Everything from the line containing "blue mouse: none = 0 -> [380,210,420,260] = 1" through the end of the entries should be output exactly; nothing before it is wanted.

═══ INFORMATION GIVEN ═══

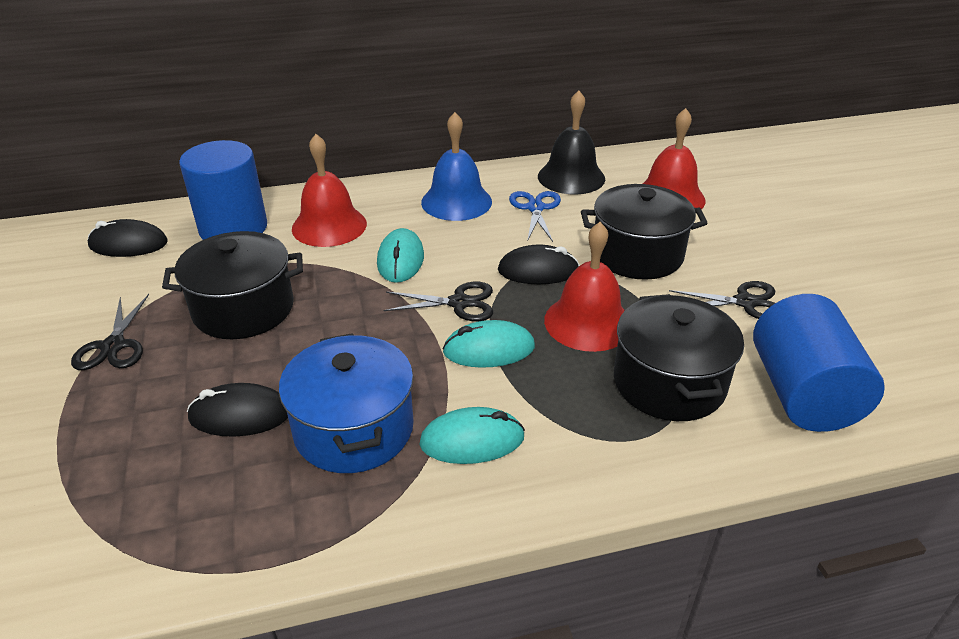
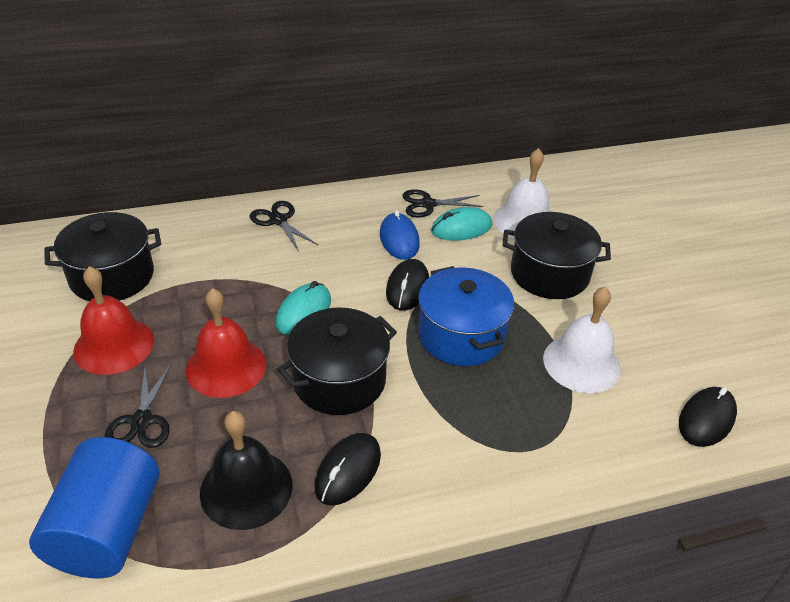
blue bell: [421,112,492,221] = 1 -> none = 0
blue cylinder: [179,140,267,240] [753,294,885,432] = 2 -> [29,437,160,578] = 1
blue mouse: none = 0 -> [380,210,420,260] = 1
blue scissors: [509,191,561,242] = 1 -> none = 0
red bell: [292,134,367,247] [544,222,625,352] [643,108,705,209] = 3 -> [73,266,154,375] [186,288,266,398] = 2
turquoise mouse: [377,228,424,283] [419,407,525,464] [442,320,535,368] = 3 -> [276,281,331,335] [431,207,492,241] = 2
white bell: none = 0 -> [493,148,550,239] [543,287,621,393] = 2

═══

RESPONSE TO THE TASK
blue mouse: none = 0 -> [380,210,420,260] = 1
blue scissors: [509,191,561,242] = 1 -> none = 0
red bell: [292,134,367,247] [544,222,625,352] [643,108,705,209] = 3 -> [73,266,154,375] [186,288,266,398] = 2
turquoise mouse: [377,228,424,283] [419,407,525,464] [442,320,535,368] = 3 -> [276,281,331,335] [431,207,492,241] = 2
white bell: none = 0 -> [493,148,550,239] [543,287,621,393] = 2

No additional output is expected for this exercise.